| Object matching data |
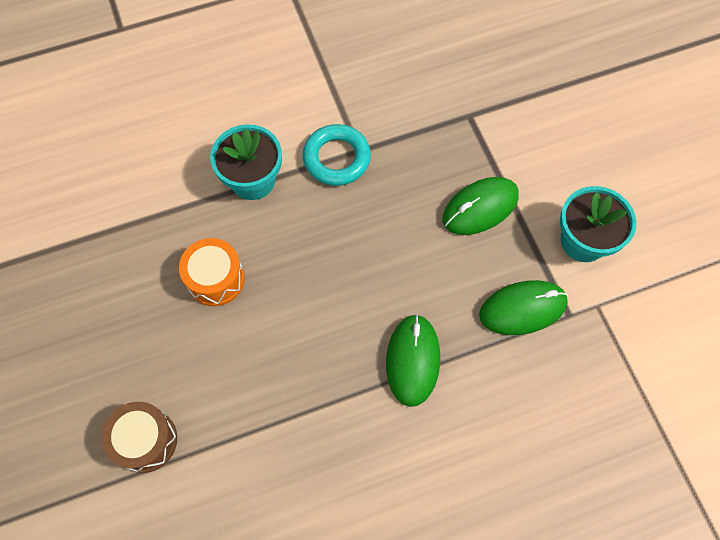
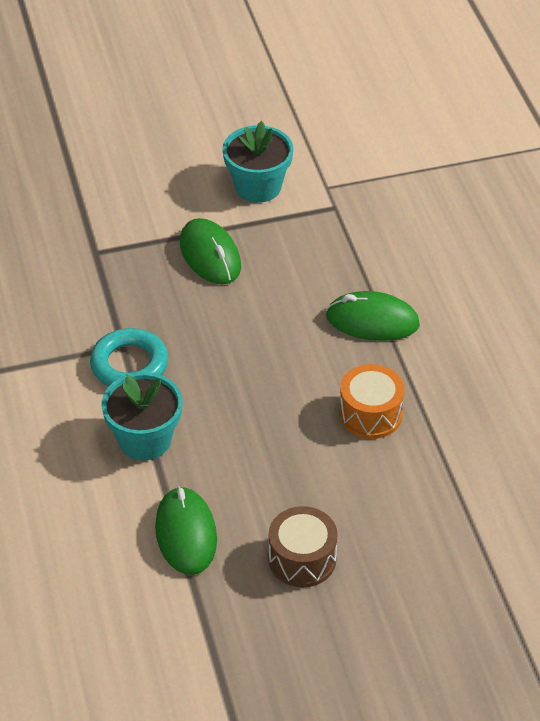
camera: 85 degrees left, 20 degrees down
(146, 440) = (446, 536): brown drum -> brown drum (302, 559)
(215, 279) = (266, 475): orange drum -> orange drum (370, 414)
(522, 309) = (325, 237): green mouse -> green mouse (186, 534)

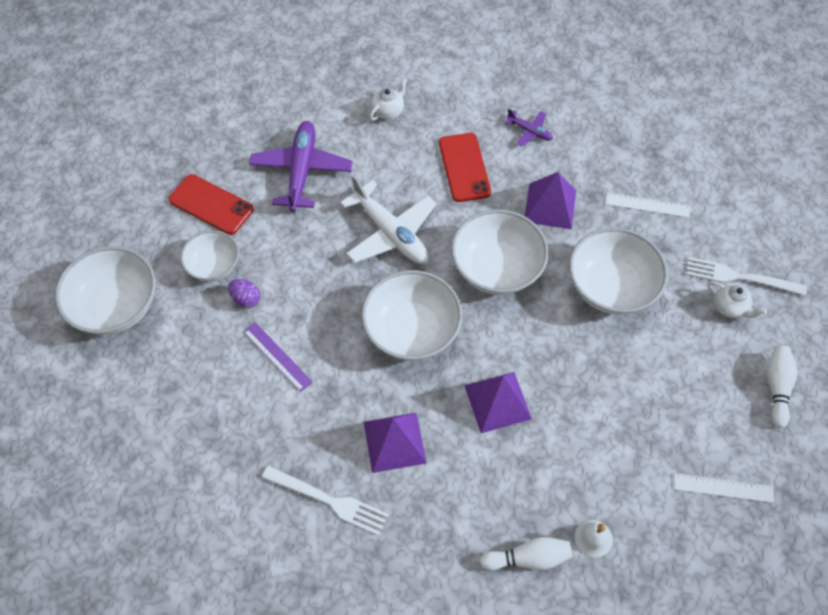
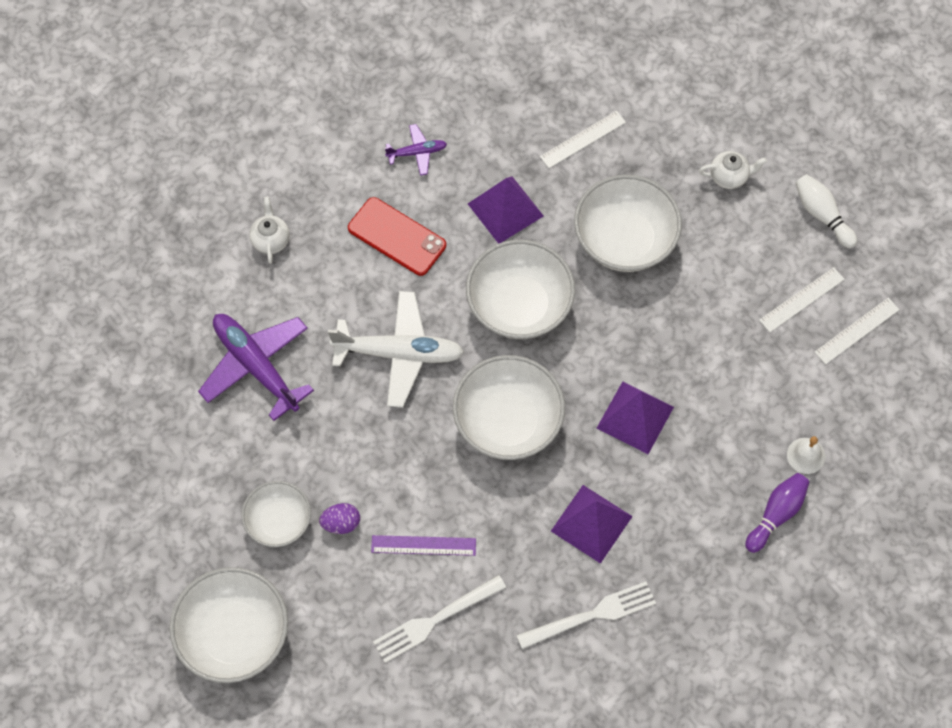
camera: 45 degrees left, 5 degrees up
(211, 204) = (210, 470): red phone -> none
(528, 558) = (776, 514): white bowling pin -> purple bowling pin
(701, 430) = (802, 300): none -> white ruler
(738, 277) = (712, 143): white fork -> white fork (434, 621)

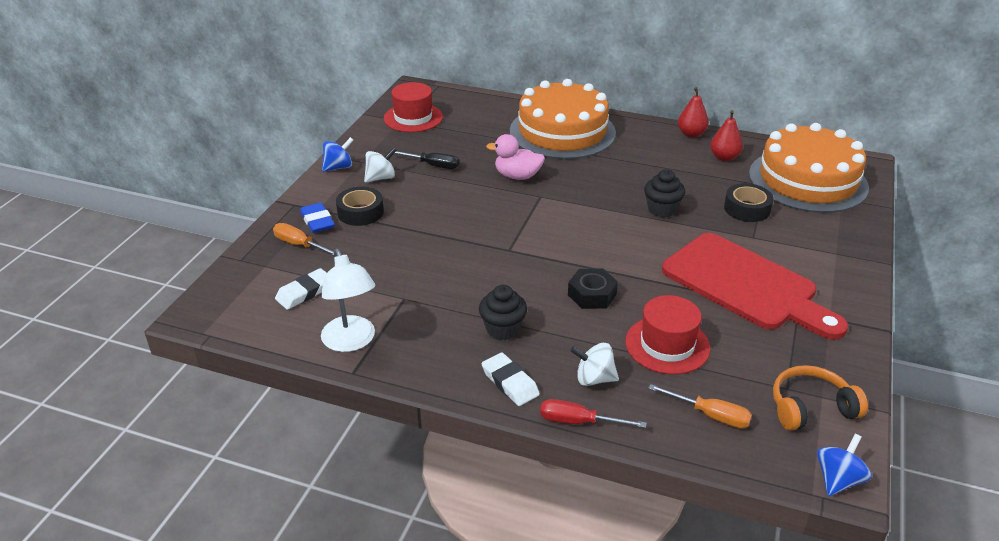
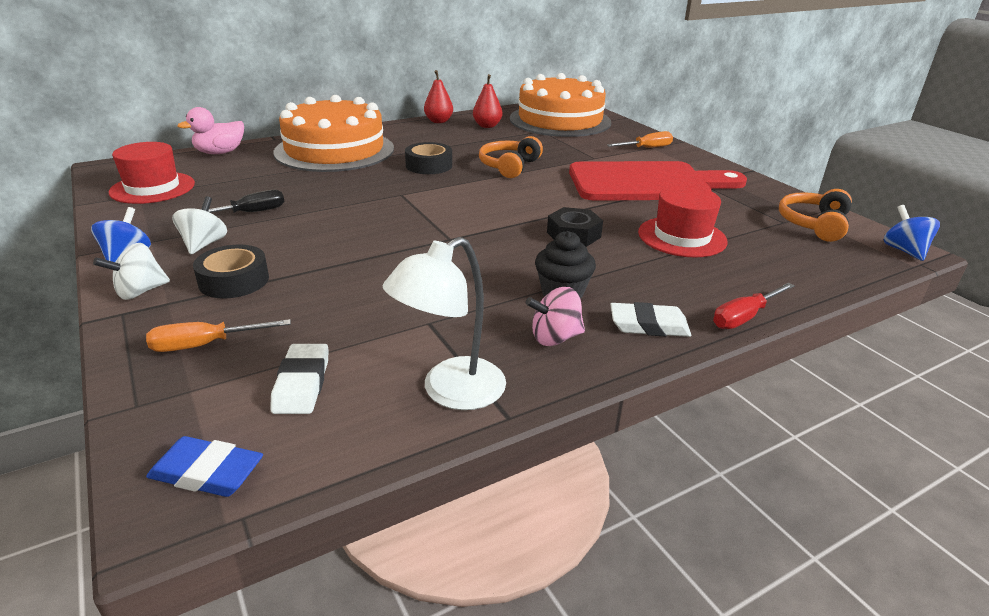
camera: 50 degrees left, 5 degrees down
(317, 221) = (189, 313): blue eraser -> blue eraser (207, 472)
(351, 342) = (450, 392): white lamp -> white lamp turned 120 degrees clockwise
(446, 351) = (555, 338): none -> pink spinning top
(517, 176) = (353, 189): pink duck -> pink duck (220, 152)
(594, 379) = (690, 284): white spinning top -> white spinning top (140, 292)
(662, 209) = (509, 166): black cupcake -> orange headphones
(710, 415) = (789, 260): orange screwdriver -> orange screwdriver (646, 148)
(747, 209) = (559, 146): black tape -> black tape (429, 165)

| Activity |
Pictures stay out of the copy; please restate every record above exactly.

| Solution to the exercise |
camera: 85 degrees left, 20 degrees down
(146, 440) = (446, 536): brown drum -> brown drum (302, 559)
(215, 279) = (266, 475): orange drum -> orange drum (370, 414)
(522, 309) = (325, 237): green mouse -> green mouse (186, 534)

camera: 45 degrees left, 5 degrees up
(211, 204) = (210, 470): red phone -> none
(528, 558) = (776, 514): white bowling pin -> purple bowling pin
(701, 430) = (802, 300): none -> white ruler
(738, 277) = (712, 143): white fork -> white fork (434, 621)

camera: 50 degrees left, 5 degrees down
(317, 221) = (189, 313): blue eraser -> blue eraser (207, 472)
(351, 342) = (450, 392): white lamp -> white lamp turned 120 degrees clockwise
(446, 351) = (555, 338): none -> pink spinning top
(517, 176) = (353, 189): pink duck -> pink duck (220, 152)
(594, 379) = (690, 284): white spinning top -> white spinning top (140, 292)
(662, 209) = (509, 166): black cupcake -> orange headphones
(710, 415) = (789, 260): orange screwdriver -> orange screwdriver (646, 148)
(747, 209) = (559, 146): black tape -> black tape (429, 165)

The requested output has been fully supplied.